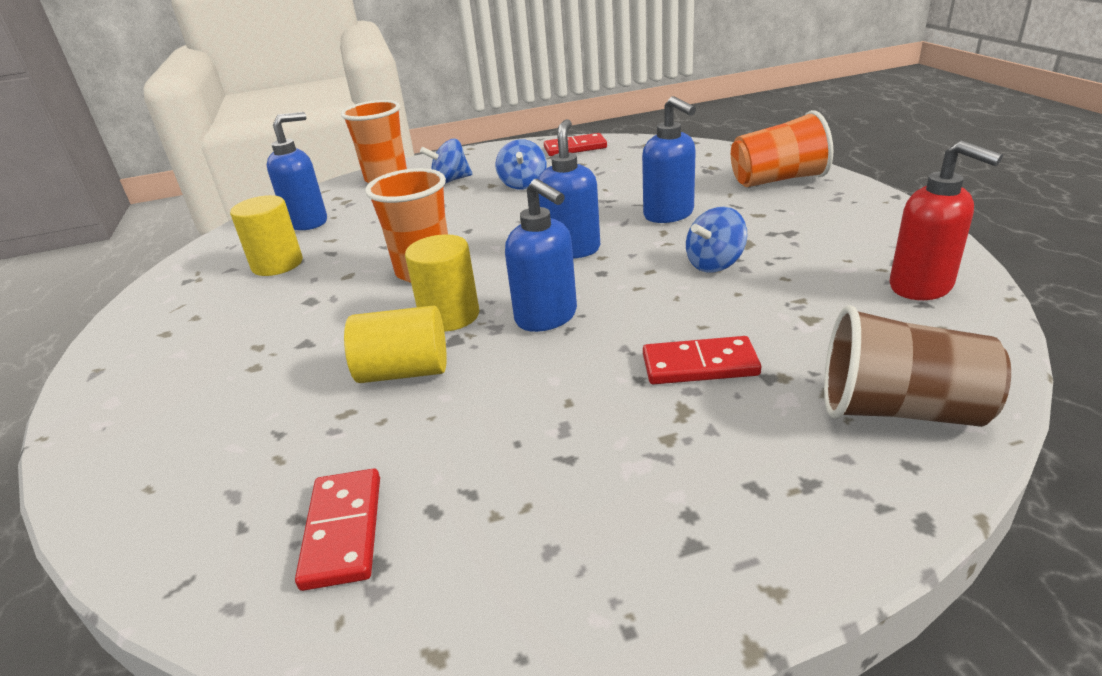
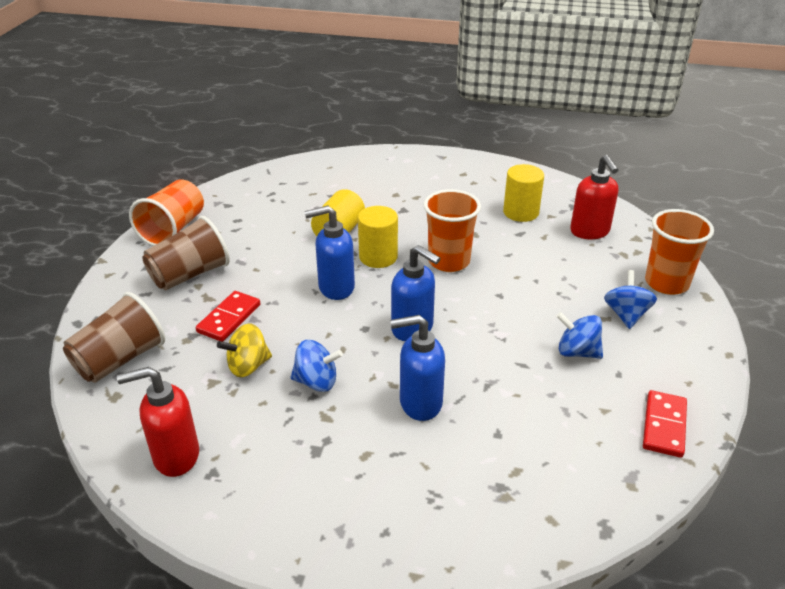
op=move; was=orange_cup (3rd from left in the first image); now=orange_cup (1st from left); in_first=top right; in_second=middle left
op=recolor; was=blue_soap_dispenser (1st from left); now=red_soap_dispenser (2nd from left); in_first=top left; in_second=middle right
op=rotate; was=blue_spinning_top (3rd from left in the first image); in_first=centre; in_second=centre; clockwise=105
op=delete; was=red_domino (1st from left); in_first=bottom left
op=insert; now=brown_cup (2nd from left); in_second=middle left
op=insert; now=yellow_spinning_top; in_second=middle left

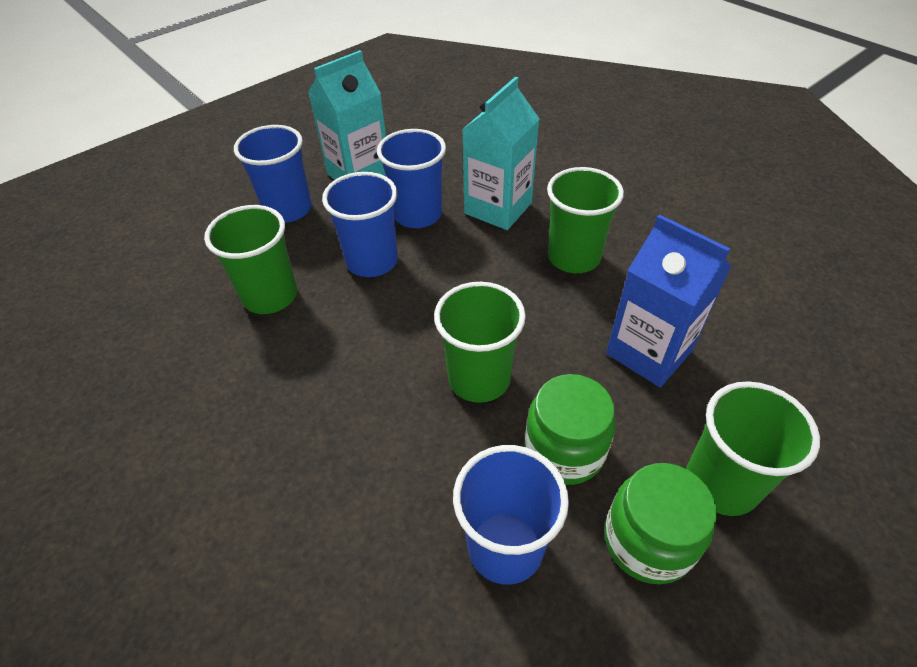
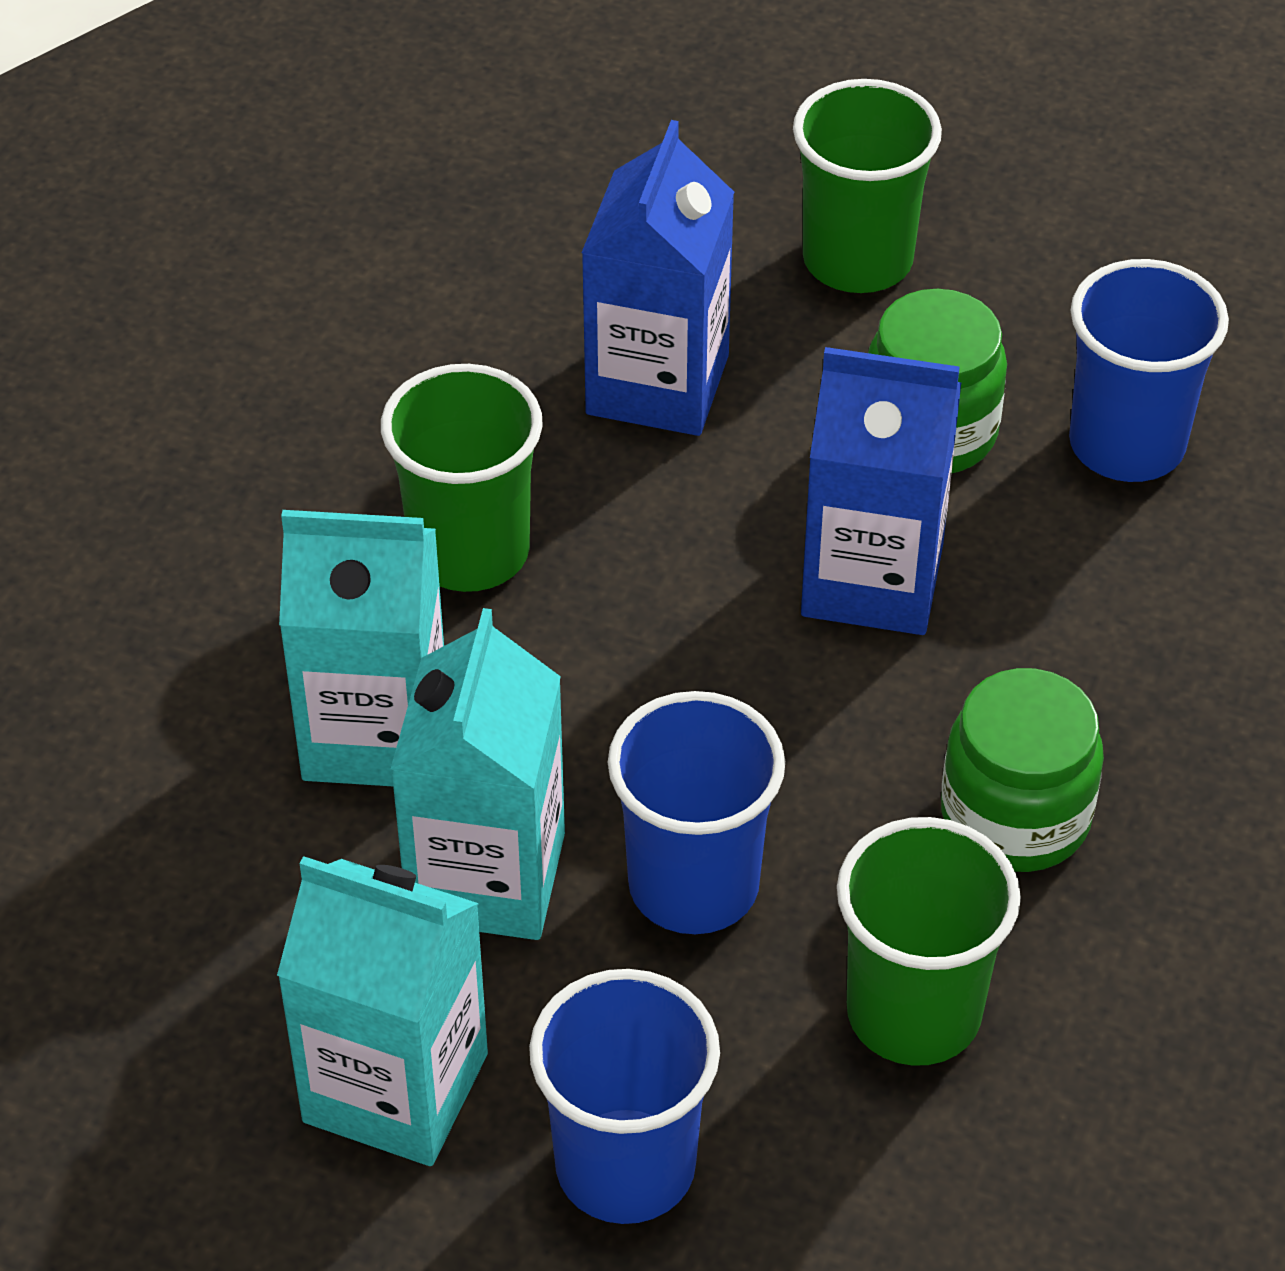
op=replace; was=blue_cup (3rd from left); now=turquoise_carton (3rd from left); in_first=top centre; in_second=centre
op=replace; was=green_cup (2nd from left); now=blue_carton (2nd from left); in_first=centre; in_second=middle right
op=move; was=green_jar (2nd from left); in_first=bottom right; in_second=middle right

========================

### WHAT THE TASK REQUIRES
The lines from the one holding "op=insert; now=yellow_spinning_top; in_second=middle" to the final line of the entries are to be duplicated exactly, and the pictures are to be left out.

### ANSWER BELOW
op=insert; now=yellow_spinning_top; in_second=middle left

op=replace; was=blue_cup (3rd from left); now=turquoise_carton (3rd from left); in_first=top centre; in_second=centre
op=replace; was=green_cup (2nd from left); now=blue_carton (2nd from left); in_first=centre; in_second=middle right
op=move; was=green_jar (2nd from left); in_first=bottom right; in_second=middle right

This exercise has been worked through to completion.